§ **Task requirements**: Leaving out all pictures, repeat exactly the lines from the one that holds "[(89,330),(86,355),(122,360),(125,335),(89,330)]" to the last line of the entries below.
#### Records for this exercise ####
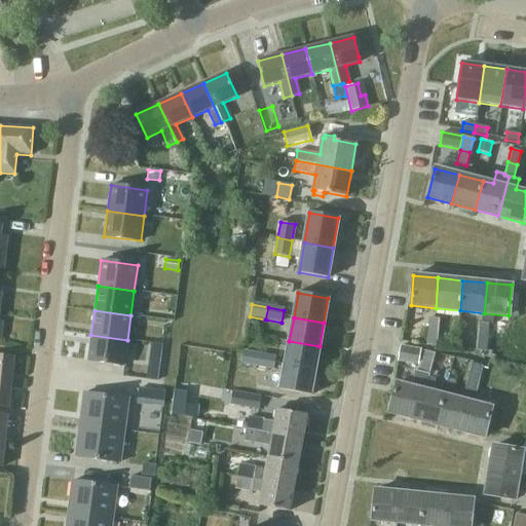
[(427,332),(438,333),(439,318),(429,317),(427,332)]
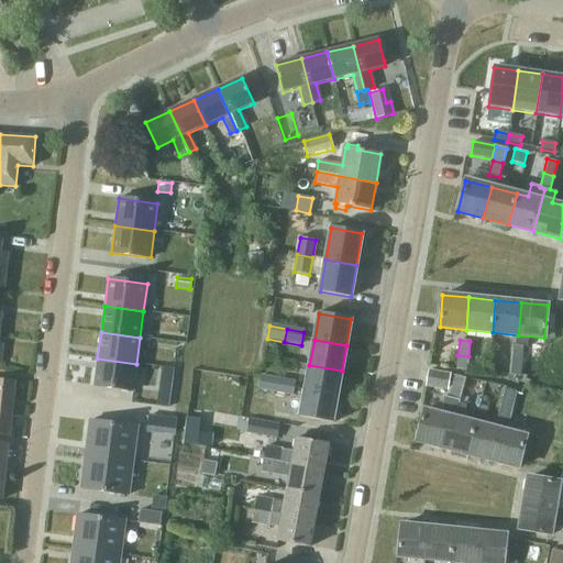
[(510,360),(520,361),(522,346),(511,345),(510,360)]
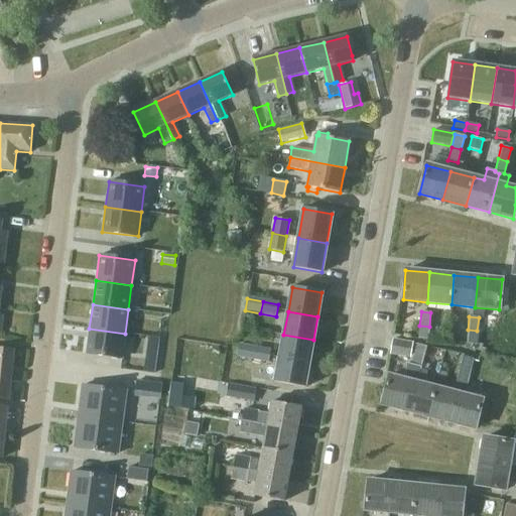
[(429,327),(419,326),(418,339),(428,340),(429,327)]
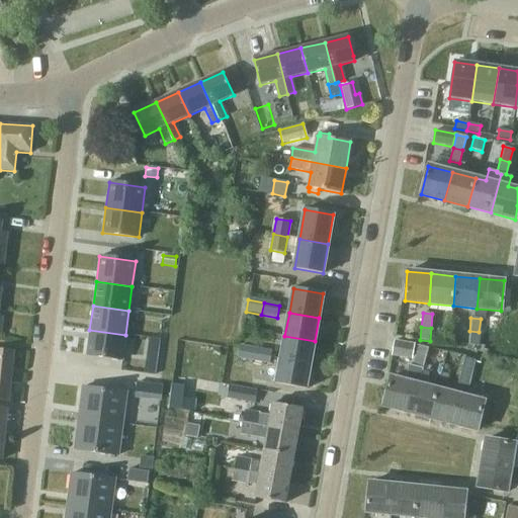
[(89,330),(86,355),(122,360),(125,335),(89,330)]
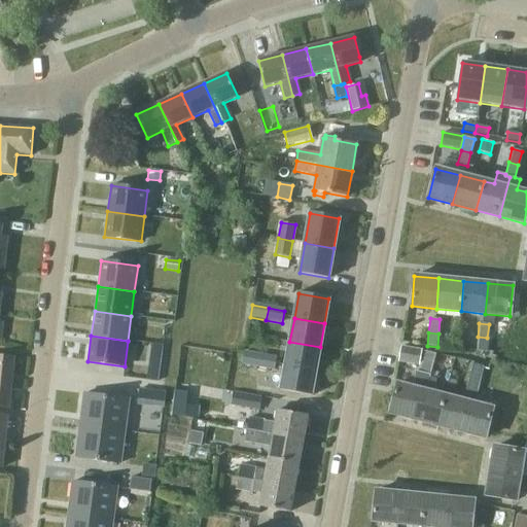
[(487,338),(478,337),(476,351),(486,351),(487,338)]
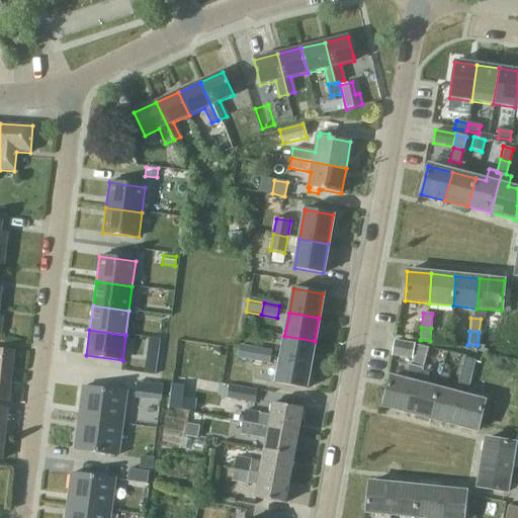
[(280,359),(310,364),(315,341),(284,336),(280,359)]
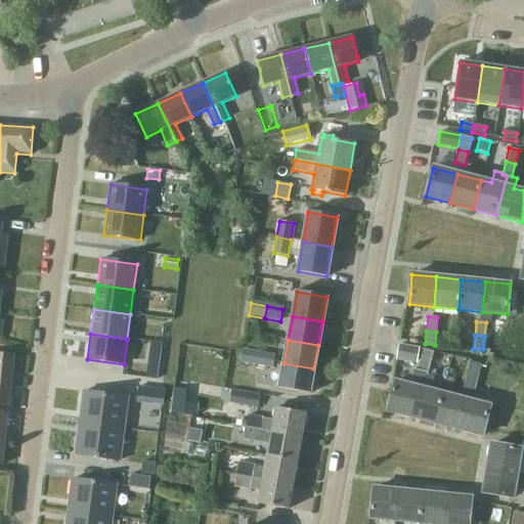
[(162,344),(150,343),(148,361),(160,362),(162,344)]
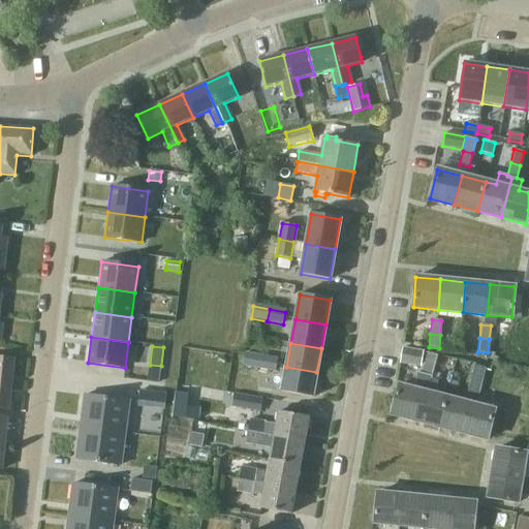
[(421,367),(424,351),(403,347),(400,363),(421,367)]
####
§ **Solution to the problem**:
[(89,330),(86,355),(122,360),(125,335),(89,330)]
[(487,338),(478,337),(476,351),(486,351),(487,338)]
[(280,359),(310,364),(315,341),(284,336),(280,359)]
[(162,344),(150,343),(148,361),(160,362),(162,344)]
[(421,367),(424,351),(403,347),(400,363),(421,367)]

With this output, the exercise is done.